- [Stored data entries]:
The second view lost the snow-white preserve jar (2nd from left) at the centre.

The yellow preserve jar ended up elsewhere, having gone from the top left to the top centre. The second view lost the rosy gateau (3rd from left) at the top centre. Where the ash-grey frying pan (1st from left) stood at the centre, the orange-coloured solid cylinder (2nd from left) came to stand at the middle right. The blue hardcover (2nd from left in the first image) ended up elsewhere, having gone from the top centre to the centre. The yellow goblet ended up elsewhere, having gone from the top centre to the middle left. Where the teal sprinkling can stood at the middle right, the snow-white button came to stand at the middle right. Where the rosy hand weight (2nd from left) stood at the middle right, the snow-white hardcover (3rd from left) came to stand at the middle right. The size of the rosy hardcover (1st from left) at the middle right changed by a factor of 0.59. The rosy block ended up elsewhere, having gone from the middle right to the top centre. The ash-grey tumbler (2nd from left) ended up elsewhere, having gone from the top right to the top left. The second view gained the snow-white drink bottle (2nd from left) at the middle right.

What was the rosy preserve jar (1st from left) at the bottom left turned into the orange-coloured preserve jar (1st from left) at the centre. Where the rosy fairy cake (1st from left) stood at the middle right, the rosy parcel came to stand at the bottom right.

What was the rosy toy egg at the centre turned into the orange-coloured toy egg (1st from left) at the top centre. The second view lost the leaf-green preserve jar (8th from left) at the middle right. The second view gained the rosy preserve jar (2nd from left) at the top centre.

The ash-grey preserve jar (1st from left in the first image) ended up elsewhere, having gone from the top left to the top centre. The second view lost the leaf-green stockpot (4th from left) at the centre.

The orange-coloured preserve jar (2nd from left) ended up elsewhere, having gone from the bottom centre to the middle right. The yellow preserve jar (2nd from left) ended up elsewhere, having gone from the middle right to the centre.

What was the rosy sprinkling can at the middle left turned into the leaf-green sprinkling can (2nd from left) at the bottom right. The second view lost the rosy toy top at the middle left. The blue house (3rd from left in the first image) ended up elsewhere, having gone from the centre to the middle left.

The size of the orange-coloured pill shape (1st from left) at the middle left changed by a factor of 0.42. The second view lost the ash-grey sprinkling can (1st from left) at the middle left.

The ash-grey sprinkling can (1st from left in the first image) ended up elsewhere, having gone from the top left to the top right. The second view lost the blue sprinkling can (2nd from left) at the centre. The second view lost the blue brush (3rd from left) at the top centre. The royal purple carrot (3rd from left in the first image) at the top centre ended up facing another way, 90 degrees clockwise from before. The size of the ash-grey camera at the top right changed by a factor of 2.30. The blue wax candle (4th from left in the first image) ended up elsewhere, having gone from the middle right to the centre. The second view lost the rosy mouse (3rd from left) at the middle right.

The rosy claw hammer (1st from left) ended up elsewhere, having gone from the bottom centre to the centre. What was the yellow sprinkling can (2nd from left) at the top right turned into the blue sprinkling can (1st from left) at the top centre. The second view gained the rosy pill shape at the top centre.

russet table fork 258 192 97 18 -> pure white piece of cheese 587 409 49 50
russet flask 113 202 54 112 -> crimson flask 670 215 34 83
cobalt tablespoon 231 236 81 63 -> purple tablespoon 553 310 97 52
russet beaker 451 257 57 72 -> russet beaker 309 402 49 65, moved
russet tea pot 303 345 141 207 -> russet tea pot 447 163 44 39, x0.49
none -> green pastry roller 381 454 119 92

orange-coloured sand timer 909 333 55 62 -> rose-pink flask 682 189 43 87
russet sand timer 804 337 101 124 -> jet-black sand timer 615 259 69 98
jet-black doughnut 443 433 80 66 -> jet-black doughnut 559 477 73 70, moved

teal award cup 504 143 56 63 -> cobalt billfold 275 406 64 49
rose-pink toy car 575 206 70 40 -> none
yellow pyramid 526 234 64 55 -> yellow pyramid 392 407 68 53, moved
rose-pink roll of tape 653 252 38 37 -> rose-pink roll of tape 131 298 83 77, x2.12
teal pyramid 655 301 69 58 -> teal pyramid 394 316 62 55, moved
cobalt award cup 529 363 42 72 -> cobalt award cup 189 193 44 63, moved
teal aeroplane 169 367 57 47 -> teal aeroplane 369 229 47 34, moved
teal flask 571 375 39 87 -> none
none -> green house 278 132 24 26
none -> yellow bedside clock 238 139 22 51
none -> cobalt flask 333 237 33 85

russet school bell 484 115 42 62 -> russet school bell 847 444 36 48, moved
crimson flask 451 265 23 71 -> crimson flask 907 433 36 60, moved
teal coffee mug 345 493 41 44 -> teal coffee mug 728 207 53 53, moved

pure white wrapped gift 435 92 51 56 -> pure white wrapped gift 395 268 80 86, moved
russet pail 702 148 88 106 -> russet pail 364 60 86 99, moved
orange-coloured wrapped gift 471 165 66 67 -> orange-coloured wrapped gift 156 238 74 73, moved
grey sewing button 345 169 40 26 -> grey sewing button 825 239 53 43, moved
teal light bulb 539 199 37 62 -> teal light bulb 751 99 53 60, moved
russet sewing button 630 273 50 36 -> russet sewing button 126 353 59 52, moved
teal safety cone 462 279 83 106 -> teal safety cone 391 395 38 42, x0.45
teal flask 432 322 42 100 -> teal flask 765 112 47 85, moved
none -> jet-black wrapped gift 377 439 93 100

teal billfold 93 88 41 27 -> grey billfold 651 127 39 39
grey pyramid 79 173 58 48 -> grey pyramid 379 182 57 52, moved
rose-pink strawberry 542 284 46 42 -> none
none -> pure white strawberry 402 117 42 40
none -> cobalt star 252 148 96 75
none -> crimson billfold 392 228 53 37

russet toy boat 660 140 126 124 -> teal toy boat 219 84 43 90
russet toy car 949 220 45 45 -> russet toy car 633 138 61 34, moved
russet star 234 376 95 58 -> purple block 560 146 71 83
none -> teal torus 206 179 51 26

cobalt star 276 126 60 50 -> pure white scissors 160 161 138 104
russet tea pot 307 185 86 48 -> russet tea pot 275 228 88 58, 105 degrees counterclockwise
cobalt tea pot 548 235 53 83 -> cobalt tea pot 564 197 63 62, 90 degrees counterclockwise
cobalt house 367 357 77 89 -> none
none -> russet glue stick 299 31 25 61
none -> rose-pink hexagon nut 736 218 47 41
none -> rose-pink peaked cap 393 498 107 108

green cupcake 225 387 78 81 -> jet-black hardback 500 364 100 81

- [Problem statement]:
Extract all of the data exactly as written.

- [Answer box]:
The second view lost the snow-white preserve jar (2nd from left) at the centre.

The yellow preserve jar ended up elsewhere, having gone from the top left to the top centre. The second view lost the rosy gateau (3rd from left) at the top centre. Where the ash-grey frying pan (1st from left) stood at the centre, the orange-coloured solid cylinder (2nd from left) came to stand at the middle right. The blue hardcover (2nd from left in the first image) ended up elsewhere, having gone from the top centre to the centre. The yellow goblet ended up elsewhere, having gone from the top centre to the middle left. Where the teal sprinkling can stood at the middle right, the snow-white button came to stand at the middle right. Where the rosy hand weight (2nd from left) stood at the middle right, the snow-white hardcover (3rd from left) came to stand at the middle right. The size of the rosy hardcover (1st from left) at the middle right changed by a factor of 0.59. The rosy block ended up elsewhere, having gone from the middle right to the top centre. The ash-grey tumbler (2nd from left) ended up elsewhere, having gone from the top right to the top left. The second view gained the snow-white drink bottle (2nd from left) at the middle right.

What was the rosy preserve jar (1st from left) at the bottom left turned into the orange-coloured preserve jar (1st from left) at the centre. Where the rosy fairy cake (1st from left) stood at the middle right, the rosy parcel came to stand at the bottom right.

What was the rosy toy egg at the centre turned into the orange-coloured toy egg (1st from left) at the top centre. The second view lost the leaf-green preserve jar (8th from left) at the middle right. The second view gained the rosy preserve jar (2nd from left) at the top centre.

The ash-grey preserve jar (1st from left in the first image) ended up elsewhere, having gone from the top left to the top centre. The second view lost the leaf-green stockpot (4th from left) at the centre.

The orange-coloured preserve jar (2nd from left) ended up elsewhere, having gone from the bottom centre to the middle right. The yellow preserve jar (2nd from left) ended up elsewhere, having gone from the middle right to the centre.

What was the rosy sprinkling can at the middle left turned into the leaf-green sprinkling can (2nd from left) at the bottom right. The second view lost the rosy toy top at the middle left. The blue house (3rd from left in the first image) ended up elsewhere, having gone from the centre to the middle left.

The size of the orange-coloured pill shape (1st from left) at the middle left changed by a factor of 0.42. The second view lost the ash-grey sprinkling can (1st from left) at the middle left.

The ash-grey sprinkling can (1st from left in the first image) ended up elsewhere, having gone from the top left to the top right. The second view lost the blue sprinkling can (2nd from left) at the centre. The second view lost the blue brush (3rd from left) at the top centre. The royal purple carrot (3rd from left in the first image) at the top centre ended up facing another way, 90 degrees clockwise from before. The size of the ash-grey camera at the top right changed by a factor of 2.30. The blue wax candle (4th from left in the first image) ended up elsewhere, having gone from the middle right to the centre. The second view lost the rosy mouse (3rd from left) at the middle right.

The rosy claw hammer (1st from left) ended up elsewhere, having gone from the bottom centre to the centre. What was the yellow sprinkling can (2nd from left) at the top right turned into the blue sprinkling can (1st from left) at the top centre. The second view gained the rosy pill shape at the top centre.

russet table fork 258 192 97 18 -> pure white piece of cheese 587 409 49 50
russet flask 113 202 54 112 -> crimson flask 670 215 34 83
cobalt tablespoon 231 236 81 63 -> purple tablespoon 553 310 97 52
russet beaker 451 257 57 72 -> russet beaker 309 402 49 65, moved
russet tea pot 303 345 141 207 -> russet tea pot 447 163 44 39, x0.49
none -> green pastry roller 381 454 119 92

orange-coloured sand timer 909 333 55 62 -> rose-pink flask 682 189 43 87
russet sand timer 804 337 101 124 -> jet-black sand timer 615 259 69 98
jet-black doughnut 443 433 80 66 -> jet-black doughnut 559 477 73 70, moved

teal award cup 504 143 56 63 -> cobalt billfold 275 406 64 49
rose-pink toy car 575 206 70 40 -> none
yellow pyramid 526 234 64 55 -> yellow pyramid 392 407 68 53, moved
rose-pink roll of tape 653 252 38 37 -> rose-pink roll of tape 131 298 83 77, x2.12
teal pyramid 655 301 69 58 -> teal pyramid 394 316 62 55, moved
cobalt award cup 529 363 42 72 -> cobalt award cup 189 193 44 63, moved
teal aeroplane 169 367 57 47 -> teal aeroplane 369 229 47 34, moved
teal flask 571 375 39 87 -> none
none -> green house 278 132 24 26
none -> yellow bedside clock 238 139 22 51
none -> cobalt flask 333 237 33 85

russet school bell 484 115 42 62 -> russet school bell 847 444 36 48, moved
crimson flask 451 265 23 71 -> crimson flask 907 433 36 60, moved
teal coffee mug 345 493 41 44 -> teal coffee mug 728 207 53 53, moved

pure white wrapped gift 435 92 51 56 -> pure white wrapped gift 395 268 80 86, moved
russet pail 702 148 88 106 -> russet pail 364 60 86 99, moved
orange-coloured wrapped gift 471 165 66 67 -> orange-coloured wrapped gift 156 238 74 73, moved
grey sewing button 345 169 40 26 -> grey sewing button 825 239 53 43, moved
teal light bulb 539 199 37 62 -> teal light bulb 751 99 53 60, moved
russet sewing button 630 273 50 36 -> russet sewing button 126 353 59 52, moved
teal safety cone 462 279 83 106 -> teal safety cone 391 395 38 42, x0.45
teal flask 432 322 42 100 -> teal flask 765 112 47 85, moved
none -> jet-black wrapped gift 377 439 93 100

teal billfold 93 88 41 27 -> grey billfold 651 127 39 39
grey pyramid 79 173 58 48 -> grey pyramid 379 182 57 52, moved
rose-pink strawberry 542 284 46 42 -> none
none -> pure white strawberry 402 117 42 40
none -> cobalt star 252 148 96 75
none -> crimson billfold 392 228 53 37

russet toy boat 660 140 126 124 -> teal toy boat 219 84 43 90
russet toy car 949 220 45 45 -> russet toy car 633 138 61 34, moved
russet star 234 376 95 58 -> purple block 560 146 71 83
none -> teal torus 206 179 51 26

cobalt star 276 126 60 50 -> pure white scissors 160 161 138 104
russet tea pot 307 185 86 48 -> russet tea pot 275 228 88 58, 105 degrees counterclockwise
cobalt tea pot 548 235 53 83 -> cobalt tea pot 564 197 63 62, 90 degrees counterclockwise
cobalt house 367 357 77 89 -> none
none -> russet glue stick 299 31 25 61
none -> rose-pink hexagon nut 736 218 47 41
none -> rose-pink peaked cap 393 498 107 108

green cupcake 225 387 78 81 -> jet-black hardback 500 364 100 81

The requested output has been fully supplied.